[DATA FOR REVIEW — start]

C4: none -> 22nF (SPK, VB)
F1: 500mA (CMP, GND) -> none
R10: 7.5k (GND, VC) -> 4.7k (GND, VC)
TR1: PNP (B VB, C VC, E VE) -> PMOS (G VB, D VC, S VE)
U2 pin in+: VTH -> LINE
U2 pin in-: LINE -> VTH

[DATA FOR REVIEW — finish]
[DATA FOR REVIEW — start]

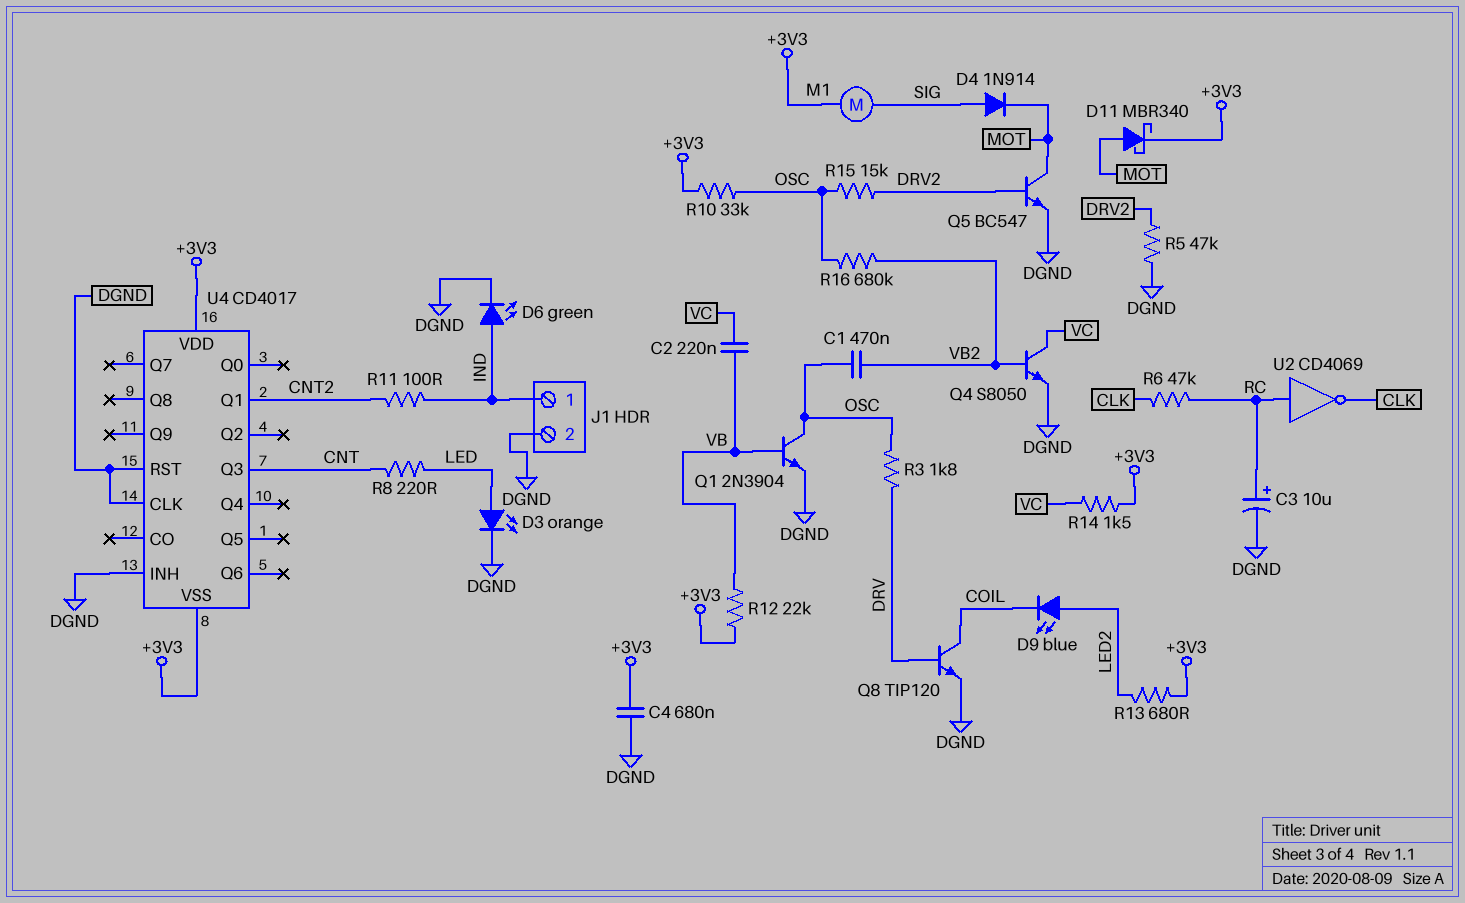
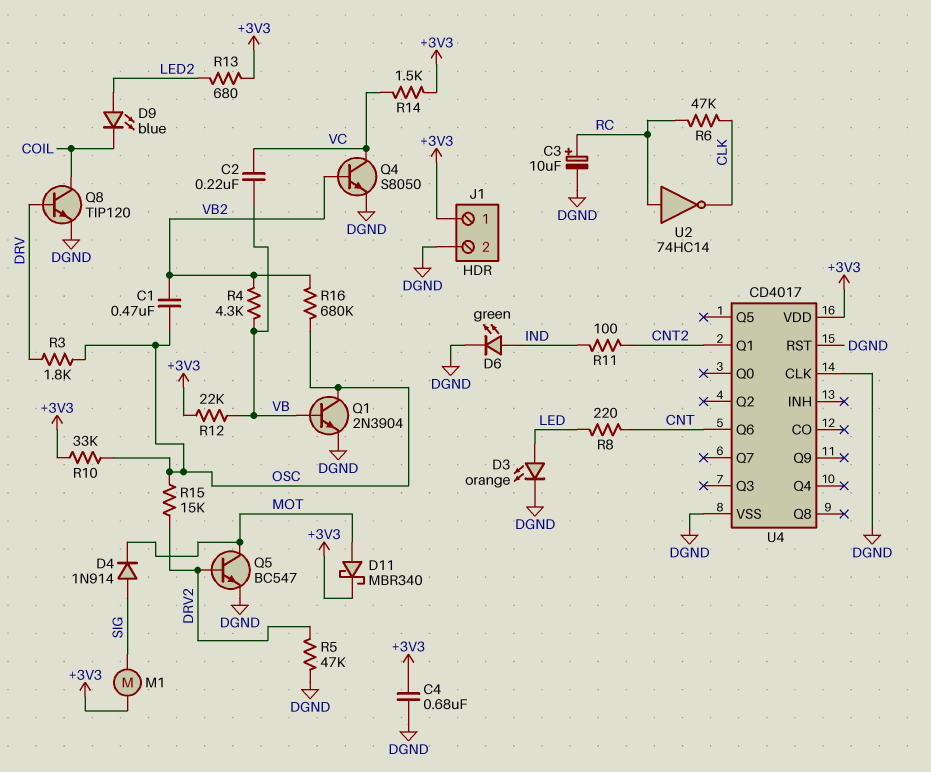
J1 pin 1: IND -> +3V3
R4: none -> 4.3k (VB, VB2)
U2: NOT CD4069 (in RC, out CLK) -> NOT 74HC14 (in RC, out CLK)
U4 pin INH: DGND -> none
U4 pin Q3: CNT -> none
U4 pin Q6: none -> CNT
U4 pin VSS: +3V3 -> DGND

[DATA FOR REVIEW — finish]

- WORK INSTRUCTIONS -
Among the lines above, repeat exactly those from the line with "R4: none -> 4.3k (VB, VB2)" to the line with "U4 pin VSS: +3V3 -> DGND", counting both ends.

- RESPONSE TO THE TASK -
R4: none -> 4.3k (VB, VB2)
U2: NOT CD4069 (in RC, out CLK) -> NOT 74HC14 (in RC, out CLK)
U4 pin INH: DGND -> none
U4 pin Q3: CNT -> none
U4 pin Q6: none -> CNT
U4 pin VSS: +3V3 -> DGND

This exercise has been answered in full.